### PROMPT
Only the lines from the beginning of the data below through the line containing "turquoise button: 2 -> 1" belong in the response, each copied exactly.

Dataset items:
>>>>

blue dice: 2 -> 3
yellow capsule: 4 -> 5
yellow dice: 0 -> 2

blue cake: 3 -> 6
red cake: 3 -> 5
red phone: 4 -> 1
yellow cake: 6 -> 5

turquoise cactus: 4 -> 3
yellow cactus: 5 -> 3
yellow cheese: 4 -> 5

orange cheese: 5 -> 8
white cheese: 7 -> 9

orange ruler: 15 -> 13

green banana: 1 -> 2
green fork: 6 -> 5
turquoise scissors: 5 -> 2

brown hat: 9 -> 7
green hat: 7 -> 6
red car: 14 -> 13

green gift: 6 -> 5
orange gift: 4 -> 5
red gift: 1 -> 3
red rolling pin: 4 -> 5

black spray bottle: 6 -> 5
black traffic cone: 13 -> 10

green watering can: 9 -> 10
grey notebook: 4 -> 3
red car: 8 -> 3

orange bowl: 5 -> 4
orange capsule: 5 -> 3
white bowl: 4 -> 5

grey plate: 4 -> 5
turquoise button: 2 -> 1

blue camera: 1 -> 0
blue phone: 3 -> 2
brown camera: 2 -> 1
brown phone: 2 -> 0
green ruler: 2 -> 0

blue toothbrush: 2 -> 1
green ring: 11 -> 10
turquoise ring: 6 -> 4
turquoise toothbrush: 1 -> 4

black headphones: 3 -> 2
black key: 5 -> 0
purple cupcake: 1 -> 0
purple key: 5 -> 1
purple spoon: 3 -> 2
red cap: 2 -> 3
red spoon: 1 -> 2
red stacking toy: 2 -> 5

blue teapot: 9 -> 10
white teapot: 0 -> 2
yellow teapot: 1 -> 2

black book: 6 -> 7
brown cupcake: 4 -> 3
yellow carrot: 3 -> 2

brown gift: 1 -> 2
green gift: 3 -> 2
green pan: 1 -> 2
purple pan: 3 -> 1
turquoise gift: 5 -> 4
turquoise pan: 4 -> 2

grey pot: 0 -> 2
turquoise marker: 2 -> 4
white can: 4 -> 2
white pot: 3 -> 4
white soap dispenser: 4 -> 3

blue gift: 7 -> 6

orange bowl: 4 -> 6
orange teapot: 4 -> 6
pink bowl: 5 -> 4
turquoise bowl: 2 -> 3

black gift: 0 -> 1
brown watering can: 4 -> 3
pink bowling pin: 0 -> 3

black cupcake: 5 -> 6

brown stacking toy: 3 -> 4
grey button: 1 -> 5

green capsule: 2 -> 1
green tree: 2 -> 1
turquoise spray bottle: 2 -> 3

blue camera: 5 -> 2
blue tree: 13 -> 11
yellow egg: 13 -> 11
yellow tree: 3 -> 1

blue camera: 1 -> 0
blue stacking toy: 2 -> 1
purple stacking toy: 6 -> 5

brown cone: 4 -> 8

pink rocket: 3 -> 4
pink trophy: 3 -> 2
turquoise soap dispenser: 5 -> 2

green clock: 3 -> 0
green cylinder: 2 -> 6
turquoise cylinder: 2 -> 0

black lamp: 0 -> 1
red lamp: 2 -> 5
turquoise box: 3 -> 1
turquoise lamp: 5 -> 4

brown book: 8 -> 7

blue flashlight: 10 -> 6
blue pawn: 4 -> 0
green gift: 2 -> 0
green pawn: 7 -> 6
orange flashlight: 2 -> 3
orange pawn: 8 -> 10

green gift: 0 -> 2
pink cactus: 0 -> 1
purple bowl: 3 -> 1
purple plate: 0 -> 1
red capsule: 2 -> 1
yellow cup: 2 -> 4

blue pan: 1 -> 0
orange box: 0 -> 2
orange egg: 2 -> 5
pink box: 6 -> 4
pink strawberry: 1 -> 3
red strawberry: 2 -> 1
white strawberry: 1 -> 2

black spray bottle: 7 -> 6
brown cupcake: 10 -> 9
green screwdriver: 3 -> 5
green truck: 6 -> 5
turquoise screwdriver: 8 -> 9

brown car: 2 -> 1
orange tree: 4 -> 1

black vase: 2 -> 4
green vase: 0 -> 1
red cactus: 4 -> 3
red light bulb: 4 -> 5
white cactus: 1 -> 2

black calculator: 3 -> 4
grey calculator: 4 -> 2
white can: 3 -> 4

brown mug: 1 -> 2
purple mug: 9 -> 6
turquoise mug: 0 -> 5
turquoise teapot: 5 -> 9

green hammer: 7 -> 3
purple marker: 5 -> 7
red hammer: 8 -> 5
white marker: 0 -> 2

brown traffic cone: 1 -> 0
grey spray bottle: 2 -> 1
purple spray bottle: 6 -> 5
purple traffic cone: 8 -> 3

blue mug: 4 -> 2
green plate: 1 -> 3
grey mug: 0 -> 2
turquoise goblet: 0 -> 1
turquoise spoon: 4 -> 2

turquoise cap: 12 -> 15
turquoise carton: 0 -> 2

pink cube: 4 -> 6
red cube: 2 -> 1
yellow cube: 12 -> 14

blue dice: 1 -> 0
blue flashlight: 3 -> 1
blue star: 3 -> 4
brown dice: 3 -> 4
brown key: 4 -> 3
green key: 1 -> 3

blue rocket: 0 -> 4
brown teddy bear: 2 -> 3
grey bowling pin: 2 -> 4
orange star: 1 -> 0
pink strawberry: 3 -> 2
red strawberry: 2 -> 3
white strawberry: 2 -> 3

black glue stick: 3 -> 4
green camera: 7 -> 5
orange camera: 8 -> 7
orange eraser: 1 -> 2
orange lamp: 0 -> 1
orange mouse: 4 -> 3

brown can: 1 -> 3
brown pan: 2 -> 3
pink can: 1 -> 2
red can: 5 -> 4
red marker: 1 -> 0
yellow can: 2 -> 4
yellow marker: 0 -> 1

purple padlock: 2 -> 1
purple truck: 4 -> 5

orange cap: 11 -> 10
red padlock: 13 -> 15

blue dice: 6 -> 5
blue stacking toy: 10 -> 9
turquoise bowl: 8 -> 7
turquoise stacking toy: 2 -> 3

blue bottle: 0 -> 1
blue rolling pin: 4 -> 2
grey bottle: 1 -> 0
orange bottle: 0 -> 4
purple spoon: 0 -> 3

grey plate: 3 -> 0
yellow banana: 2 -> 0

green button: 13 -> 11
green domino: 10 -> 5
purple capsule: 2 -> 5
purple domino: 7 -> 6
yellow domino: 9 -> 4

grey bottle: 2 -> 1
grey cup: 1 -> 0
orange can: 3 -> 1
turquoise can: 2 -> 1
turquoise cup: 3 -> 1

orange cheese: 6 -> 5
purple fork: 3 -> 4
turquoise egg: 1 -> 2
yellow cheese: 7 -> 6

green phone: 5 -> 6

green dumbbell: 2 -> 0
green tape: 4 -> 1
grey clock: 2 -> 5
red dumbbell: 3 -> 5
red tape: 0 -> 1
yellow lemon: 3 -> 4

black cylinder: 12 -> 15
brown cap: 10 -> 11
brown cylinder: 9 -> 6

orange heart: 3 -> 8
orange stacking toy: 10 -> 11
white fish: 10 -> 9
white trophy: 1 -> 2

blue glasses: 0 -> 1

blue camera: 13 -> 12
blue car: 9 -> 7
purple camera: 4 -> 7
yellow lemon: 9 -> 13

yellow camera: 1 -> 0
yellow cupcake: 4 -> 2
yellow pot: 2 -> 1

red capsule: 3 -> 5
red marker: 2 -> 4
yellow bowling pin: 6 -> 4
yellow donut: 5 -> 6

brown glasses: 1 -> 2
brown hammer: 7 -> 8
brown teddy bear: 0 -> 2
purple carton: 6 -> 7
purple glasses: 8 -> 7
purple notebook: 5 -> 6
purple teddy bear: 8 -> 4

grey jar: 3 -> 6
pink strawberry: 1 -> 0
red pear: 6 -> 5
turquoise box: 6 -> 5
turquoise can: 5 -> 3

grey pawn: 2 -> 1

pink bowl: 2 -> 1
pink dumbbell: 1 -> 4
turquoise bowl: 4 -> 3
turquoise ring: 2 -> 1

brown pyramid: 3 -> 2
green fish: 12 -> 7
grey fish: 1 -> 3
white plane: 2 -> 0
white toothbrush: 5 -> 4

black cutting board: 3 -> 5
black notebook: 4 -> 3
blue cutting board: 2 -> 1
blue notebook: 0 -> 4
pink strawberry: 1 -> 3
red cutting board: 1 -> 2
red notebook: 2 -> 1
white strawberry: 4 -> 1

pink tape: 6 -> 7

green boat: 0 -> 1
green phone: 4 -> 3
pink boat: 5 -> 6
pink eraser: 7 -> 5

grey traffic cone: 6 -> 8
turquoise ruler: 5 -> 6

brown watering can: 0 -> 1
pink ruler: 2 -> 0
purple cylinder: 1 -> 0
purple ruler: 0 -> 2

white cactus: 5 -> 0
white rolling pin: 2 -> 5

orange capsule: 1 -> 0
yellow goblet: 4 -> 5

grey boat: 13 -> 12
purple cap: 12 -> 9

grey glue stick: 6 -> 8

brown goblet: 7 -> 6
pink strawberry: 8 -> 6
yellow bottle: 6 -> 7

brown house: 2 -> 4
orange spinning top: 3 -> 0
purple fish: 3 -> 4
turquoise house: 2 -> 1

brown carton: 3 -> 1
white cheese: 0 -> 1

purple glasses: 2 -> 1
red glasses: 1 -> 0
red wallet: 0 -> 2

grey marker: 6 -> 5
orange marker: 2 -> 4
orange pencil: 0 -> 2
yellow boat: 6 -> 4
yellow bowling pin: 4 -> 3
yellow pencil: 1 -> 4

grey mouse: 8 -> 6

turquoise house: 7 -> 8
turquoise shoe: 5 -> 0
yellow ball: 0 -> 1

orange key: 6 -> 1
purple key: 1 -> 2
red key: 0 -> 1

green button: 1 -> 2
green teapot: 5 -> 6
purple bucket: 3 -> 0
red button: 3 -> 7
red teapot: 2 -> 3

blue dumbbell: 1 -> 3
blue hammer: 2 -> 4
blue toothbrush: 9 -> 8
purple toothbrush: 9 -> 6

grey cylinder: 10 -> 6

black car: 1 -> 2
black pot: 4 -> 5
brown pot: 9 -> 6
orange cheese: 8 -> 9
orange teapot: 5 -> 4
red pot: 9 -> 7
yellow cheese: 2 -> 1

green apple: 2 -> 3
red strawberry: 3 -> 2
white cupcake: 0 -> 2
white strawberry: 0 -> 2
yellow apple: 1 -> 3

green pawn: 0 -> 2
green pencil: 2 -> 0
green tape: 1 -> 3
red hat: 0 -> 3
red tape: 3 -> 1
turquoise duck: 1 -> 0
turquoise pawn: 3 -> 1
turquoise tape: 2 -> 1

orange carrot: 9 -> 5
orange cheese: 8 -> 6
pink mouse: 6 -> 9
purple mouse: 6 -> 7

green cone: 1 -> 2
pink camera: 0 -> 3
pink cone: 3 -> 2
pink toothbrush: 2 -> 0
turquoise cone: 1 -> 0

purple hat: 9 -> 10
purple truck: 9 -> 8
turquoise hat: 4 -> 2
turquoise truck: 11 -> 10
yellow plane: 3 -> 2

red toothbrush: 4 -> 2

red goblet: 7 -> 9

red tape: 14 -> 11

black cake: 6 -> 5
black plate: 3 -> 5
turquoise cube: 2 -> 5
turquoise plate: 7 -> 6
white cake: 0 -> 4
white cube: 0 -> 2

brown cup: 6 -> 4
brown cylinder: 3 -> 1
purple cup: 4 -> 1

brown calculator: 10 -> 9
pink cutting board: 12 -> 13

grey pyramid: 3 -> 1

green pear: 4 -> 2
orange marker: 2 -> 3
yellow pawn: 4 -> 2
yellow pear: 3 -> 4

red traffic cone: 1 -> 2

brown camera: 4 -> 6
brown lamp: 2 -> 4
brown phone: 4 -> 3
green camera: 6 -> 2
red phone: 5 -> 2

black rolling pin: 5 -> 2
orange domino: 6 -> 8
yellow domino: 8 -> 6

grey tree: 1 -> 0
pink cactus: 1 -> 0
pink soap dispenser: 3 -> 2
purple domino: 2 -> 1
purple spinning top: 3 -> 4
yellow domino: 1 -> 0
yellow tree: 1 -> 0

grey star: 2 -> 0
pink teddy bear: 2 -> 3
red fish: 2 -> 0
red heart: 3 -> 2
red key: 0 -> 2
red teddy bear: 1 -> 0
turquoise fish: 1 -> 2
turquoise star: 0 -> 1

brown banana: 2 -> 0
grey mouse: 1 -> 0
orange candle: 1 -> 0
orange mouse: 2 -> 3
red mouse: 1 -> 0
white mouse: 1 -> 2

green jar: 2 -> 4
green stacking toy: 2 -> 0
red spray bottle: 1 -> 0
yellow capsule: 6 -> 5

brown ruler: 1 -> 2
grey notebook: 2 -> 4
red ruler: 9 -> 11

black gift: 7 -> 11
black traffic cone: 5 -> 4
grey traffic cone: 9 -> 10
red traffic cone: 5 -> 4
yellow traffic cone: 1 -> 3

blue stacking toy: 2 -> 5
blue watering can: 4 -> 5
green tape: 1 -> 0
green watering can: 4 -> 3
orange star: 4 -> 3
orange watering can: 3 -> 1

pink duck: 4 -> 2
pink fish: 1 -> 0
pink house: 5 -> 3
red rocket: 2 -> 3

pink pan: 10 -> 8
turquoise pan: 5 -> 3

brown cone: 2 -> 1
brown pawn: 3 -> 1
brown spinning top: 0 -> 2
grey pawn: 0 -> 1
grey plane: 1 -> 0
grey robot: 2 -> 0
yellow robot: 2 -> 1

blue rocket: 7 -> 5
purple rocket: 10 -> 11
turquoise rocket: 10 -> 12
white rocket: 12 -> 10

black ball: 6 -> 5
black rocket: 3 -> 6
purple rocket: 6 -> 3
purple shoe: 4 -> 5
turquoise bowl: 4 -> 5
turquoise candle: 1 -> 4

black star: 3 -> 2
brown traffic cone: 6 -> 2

<<<<

### RESULT
blue dice: 2 -> 3
yellow capsule: 4 -> 5
yellow dice: 0 -> 2

blue cake: 3 -> 6
red cake: 3 -> 5
red phone: 4 -> 1
yellow cake: 6 -> 5

turquoise cactus: 4 -> 3
yellow cactus: 5 -> 3
yellow cheese: 4 -> 5

orange cheese: 5 -> 8
white cheese: 7 -> 9

orange ruler: 15 -> 13

green banana: 1 -> 2
green fork: 6 -> 5
turquoise scissors: 5 -> 2

brown hat: 9 -> 7
green hat: 7 -> 6
red car: 14 -> 13

green gift: 6 -> 5
orange gift: 4 -> 5
red gift: 1 -> 3
red rolling pin: 4 -> 5

black spray bottle: 6 -> 5
black traffic cone: 13 -> 10

green watering can: 9 -> 10
grey notebook: 4 -> 3
red car: 8 -> 3

orange bowl: 5 -> 4
orange capsule: 5 -> 3
white bowl: 4 -> 5

grey plate: 4 -> 5
turquoise button: 2 -> 1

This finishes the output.